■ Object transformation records
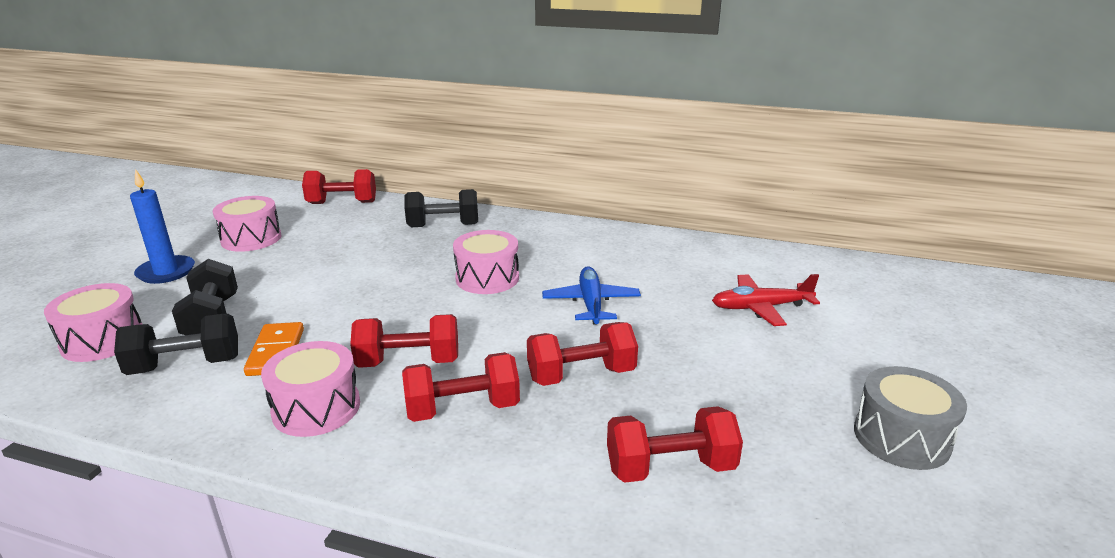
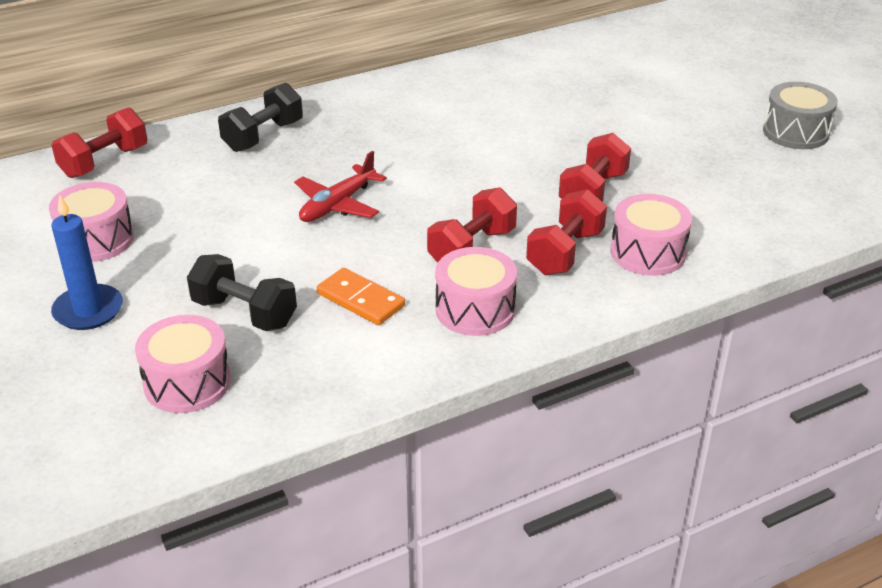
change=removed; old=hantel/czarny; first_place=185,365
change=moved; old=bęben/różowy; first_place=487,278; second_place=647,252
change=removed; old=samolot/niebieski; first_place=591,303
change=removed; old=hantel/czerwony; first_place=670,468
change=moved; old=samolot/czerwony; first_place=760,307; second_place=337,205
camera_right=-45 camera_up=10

* * *

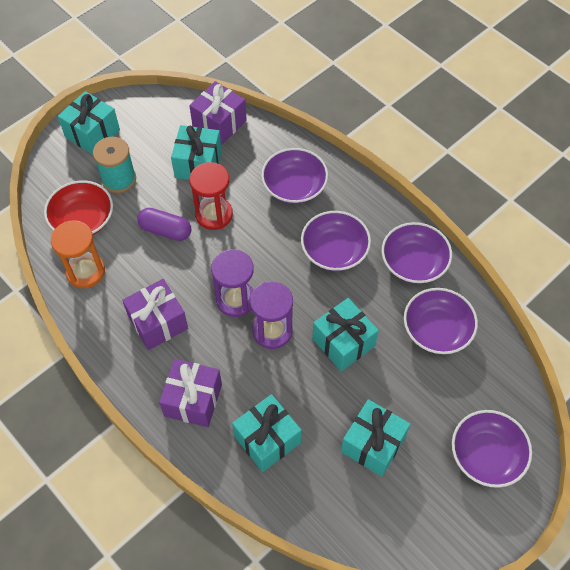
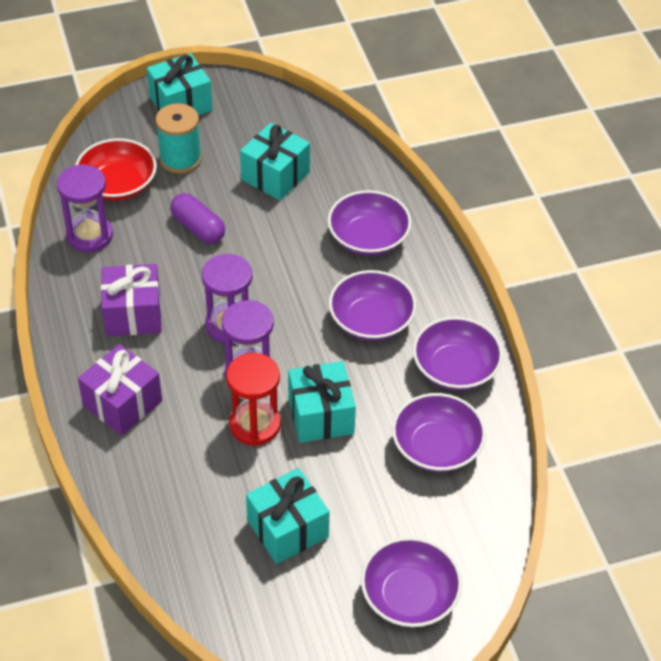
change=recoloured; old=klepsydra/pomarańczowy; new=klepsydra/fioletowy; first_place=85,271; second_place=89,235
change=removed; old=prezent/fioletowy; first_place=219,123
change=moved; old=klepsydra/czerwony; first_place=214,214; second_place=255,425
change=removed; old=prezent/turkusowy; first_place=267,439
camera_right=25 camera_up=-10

■ What the exercise asks
Begin at the line that has "change=removed; old=hantel/czarny; first_place=185,365" in the entries above; stop after the line that has "camera_right=-45 camera_up=10". Transcribe exactly those lines and no others.

■ Your response
change=removed; old=hantel/czarny; first_place=185,365
change=moved; old=bęben/różowy; first_place=487,278; second_place=647,252
change=removed; old=samolot/niebieski; first_place=591,303
change=removed; old=hantel/czerwony; first_place=670,468
change=moved; old=samolot/czerwony; first_place=760,307; second_place=337,205
camera_right=-45 camera_up=10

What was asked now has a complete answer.